__Task requirements__
Would you please copy every line below that includes the string "cyan"?

__Dataset records__
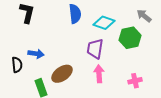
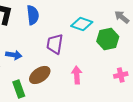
blue semicircle: (75, 14) -> (33, 15), moved
purple trapezoid: (95, 49) -> (55, 44), moved
pink cross: (135, 81) -> (121, 75), moved

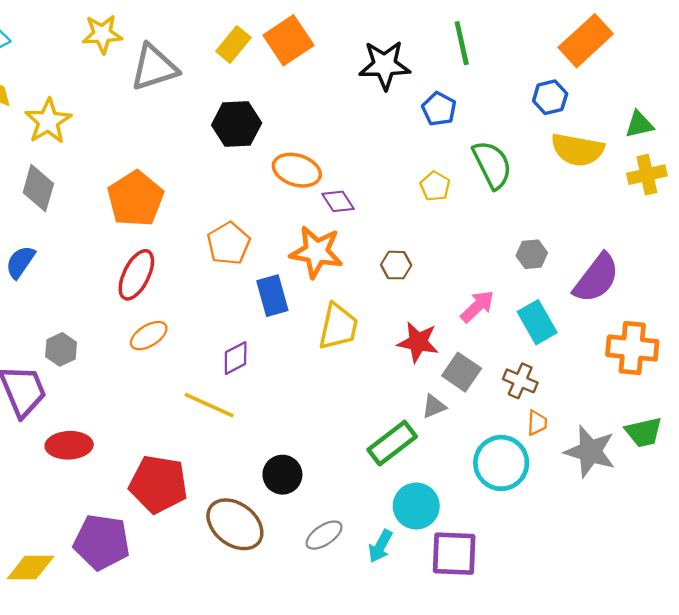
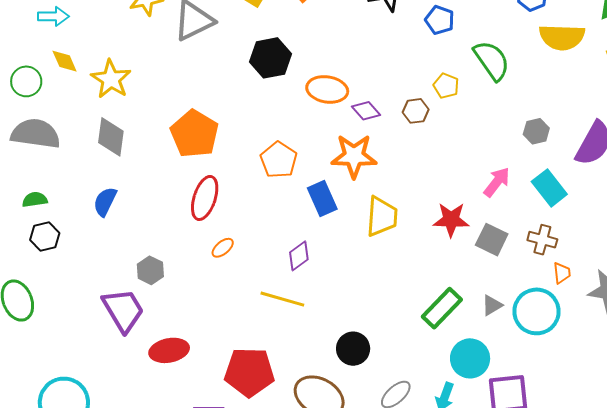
brown hexagon: (396, 265) -> (416, 111), moved
orange ellipse: (149, 336) -> (223, 248), size x0.7
gray triangle: (434, 406) -> (492, 305), moved

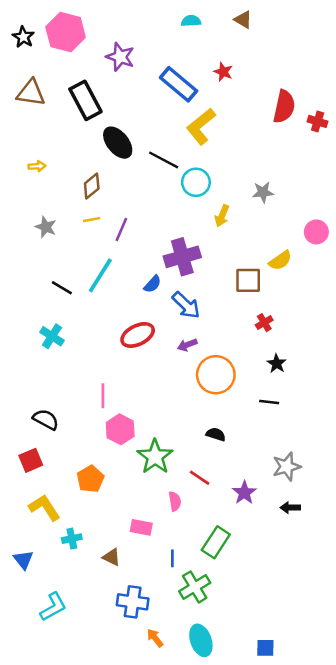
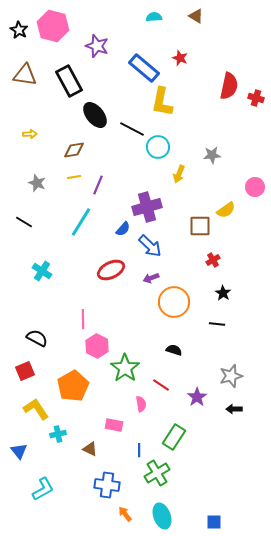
yellow L-shape: (201, 126) -> (162, 102), turned -40
brown diamond: (92, 186) -> (74, 150), turned 30
black line: (62, 288) -> (24, 222), moved
orange pentagon: (90, 479) -> (73, 386), size x1.4

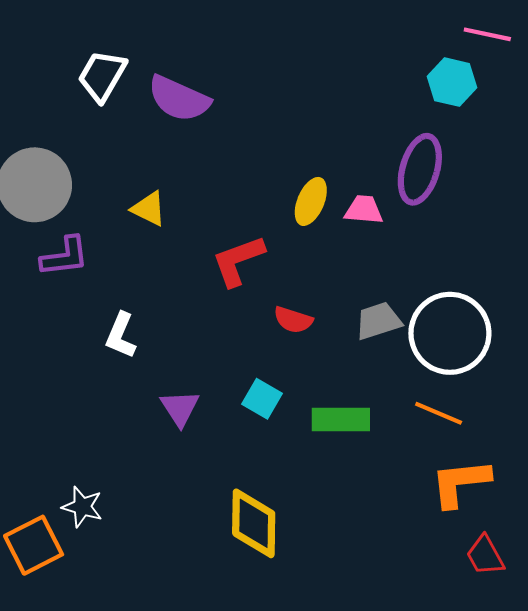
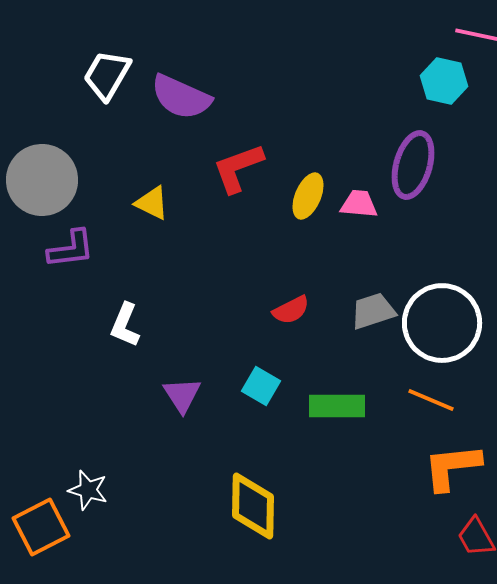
red L-shape: (238, 261) -> (238, 168), moved
red semicircle: (293, 320) -> (291, 310), turned -45

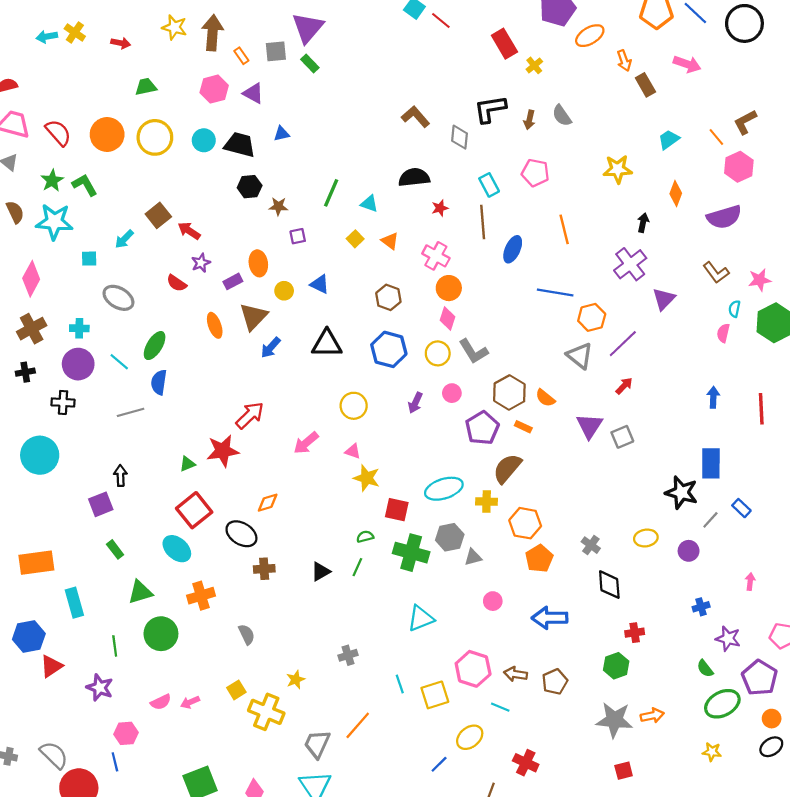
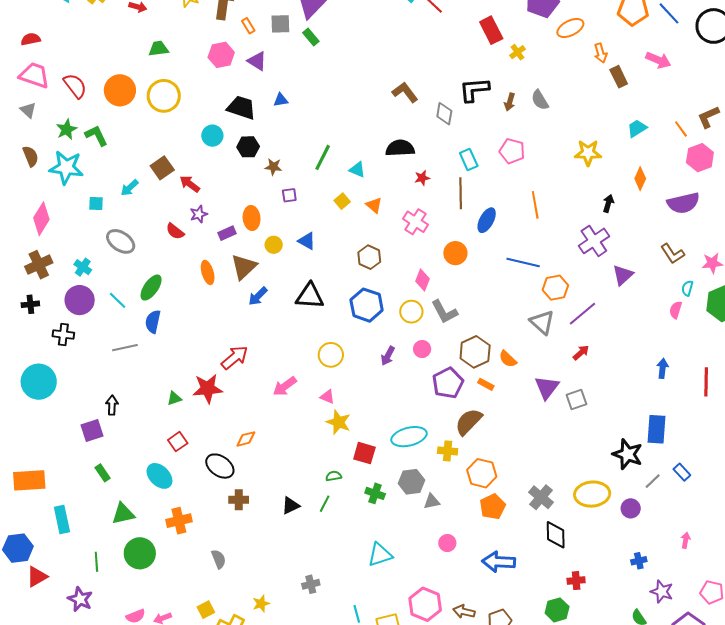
cyan circle: (204, 140) -> (212, 136), moved
orange circle: (449, 288) -> (455, 253), moved
cyan cross: (79, 328) -> (83, 267), turned 30
red square: (194, 510) -> (178, 442), size x0.6
yellow ellipse: (646, 538) -> (592, 494), size x1.6
gray cross: (591, 545) -> (541, 497), size x1.4
green cross: (411, 553) -> (375, 493), size x0.6

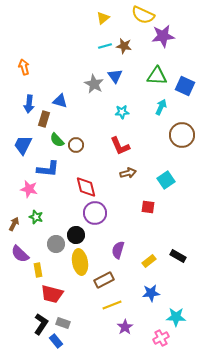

__Result__
cyan circle: (204, 140) -> (212, 136), moved
cyan cross: (79, 328) -> (83, 267), turned 30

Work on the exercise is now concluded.